======== Raw data ========

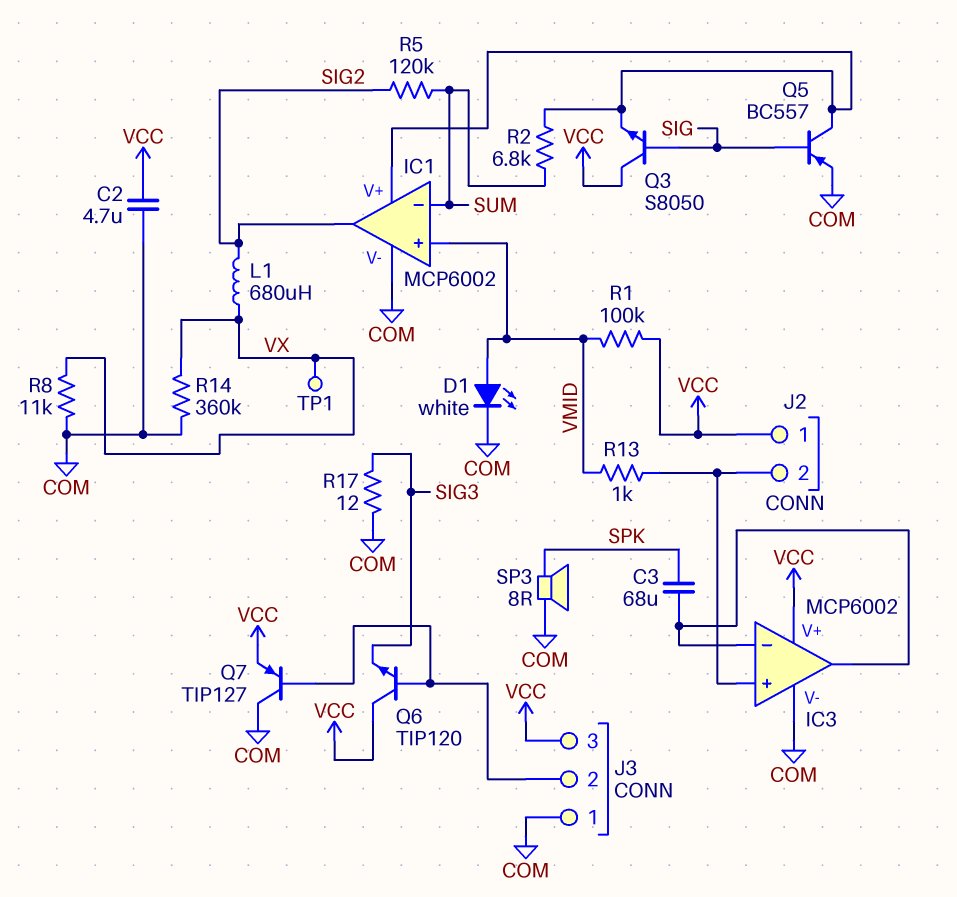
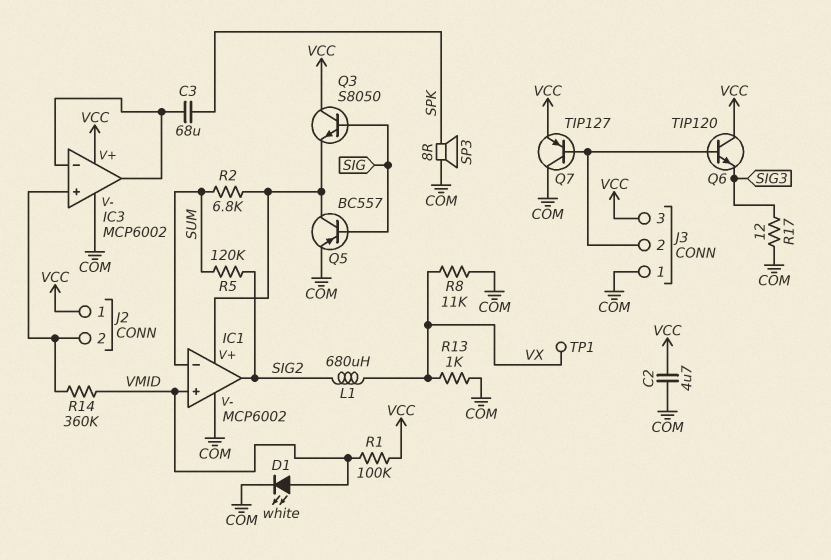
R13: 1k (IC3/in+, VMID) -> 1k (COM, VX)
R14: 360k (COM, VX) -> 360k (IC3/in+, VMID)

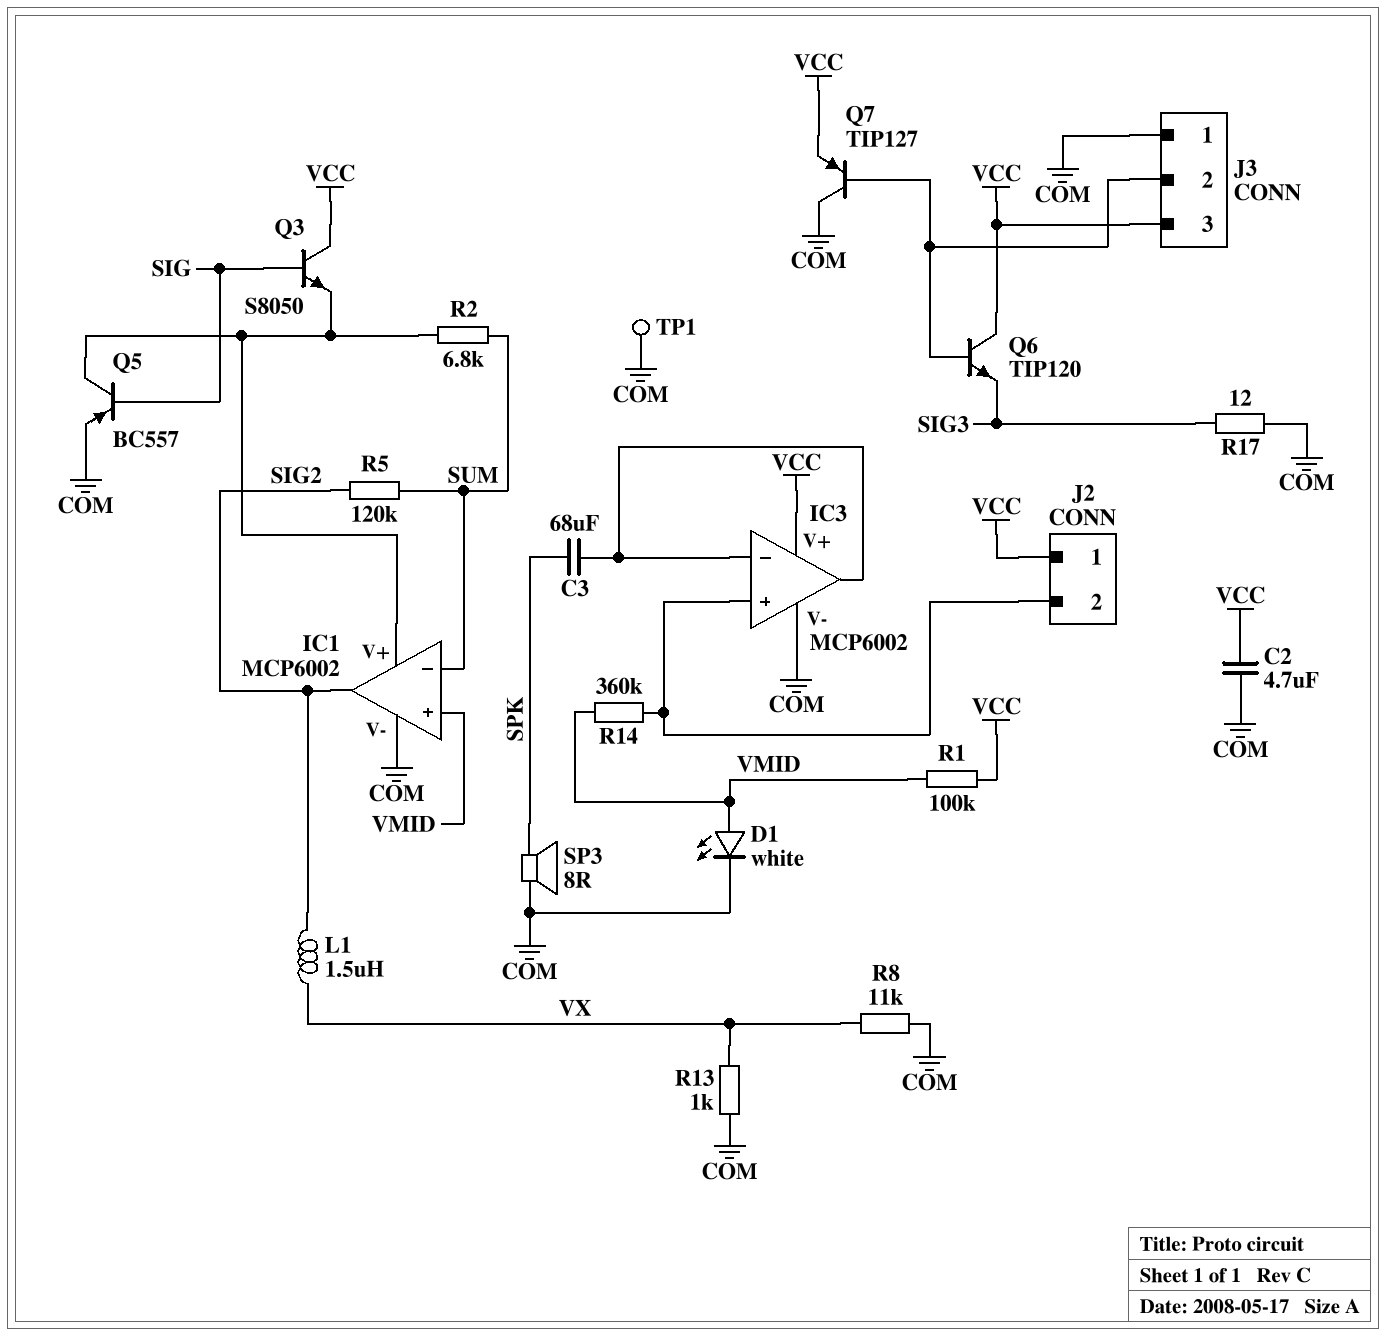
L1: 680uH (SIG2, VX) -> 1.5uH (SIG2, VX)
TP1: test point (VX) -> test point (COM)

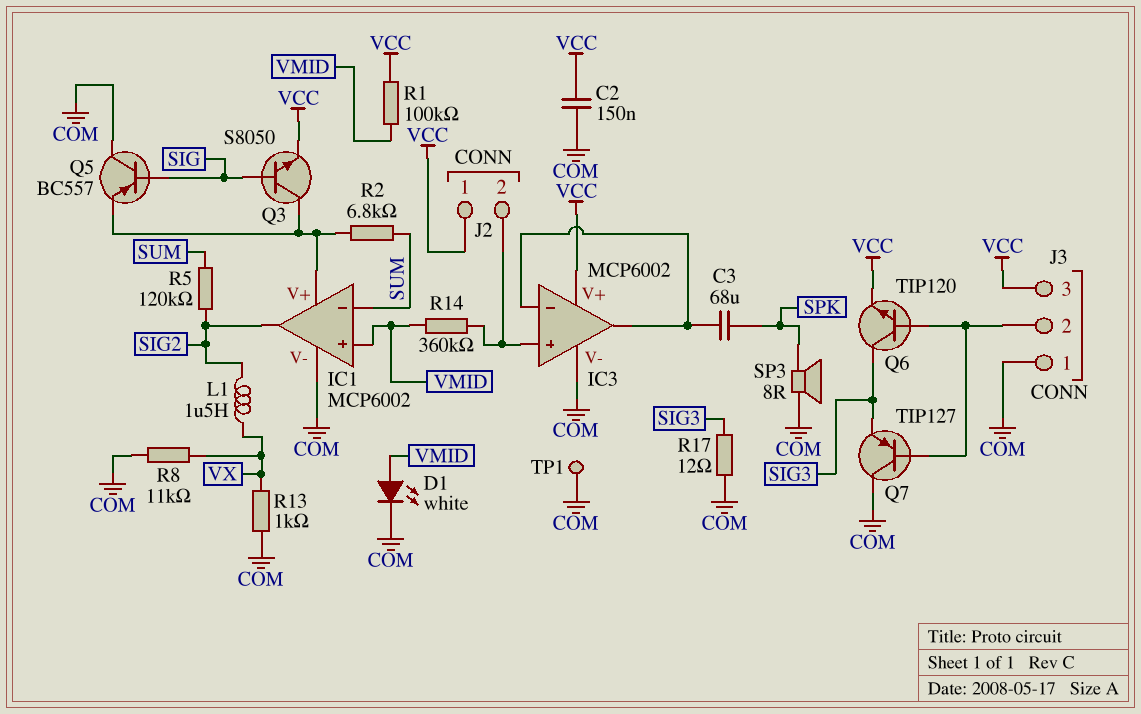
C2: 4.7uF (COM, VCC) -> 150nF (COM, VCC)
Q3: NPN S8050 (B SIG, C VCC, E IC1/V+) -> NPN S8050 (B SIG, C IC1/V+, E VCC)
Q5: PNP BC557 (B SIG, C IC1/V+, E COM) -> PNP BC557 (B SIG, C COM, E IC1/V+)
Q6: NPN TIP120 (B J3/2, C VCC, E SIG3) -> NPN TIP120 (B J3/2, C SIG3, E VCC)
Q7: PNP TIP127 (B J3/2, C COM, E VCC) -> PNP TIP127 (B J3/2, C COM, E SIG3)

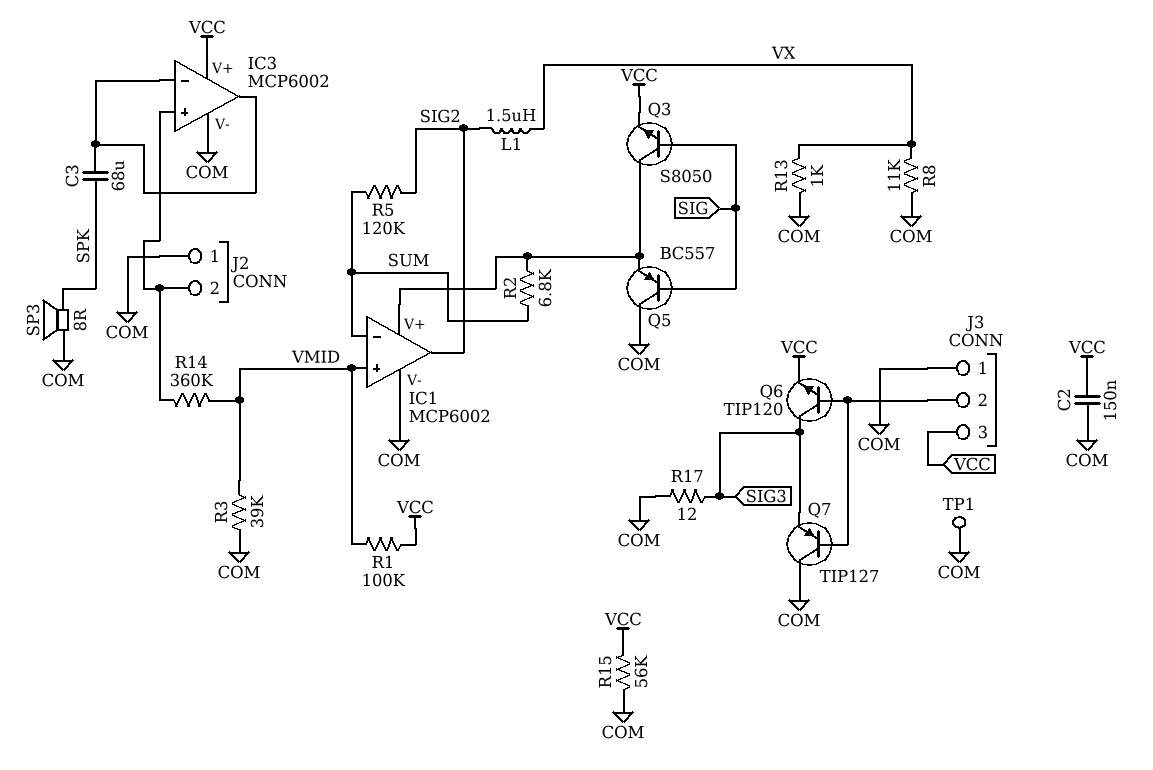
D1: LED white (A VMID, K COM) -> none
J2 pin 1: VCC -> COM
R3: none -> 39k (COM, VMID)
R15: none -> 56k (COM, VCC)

========

### Your task
From the records above, copy every line that includes the word "VMID".

### Response
R13: 1k (IC3/in+, VMID) -> 1k (COM, VX)
R14: 360k (COM, VX) -> 360k (IC3/in+, VMID)
D1: LED white (A VMID, K COM) -> none
R3: none -> 39k (COM, VMID)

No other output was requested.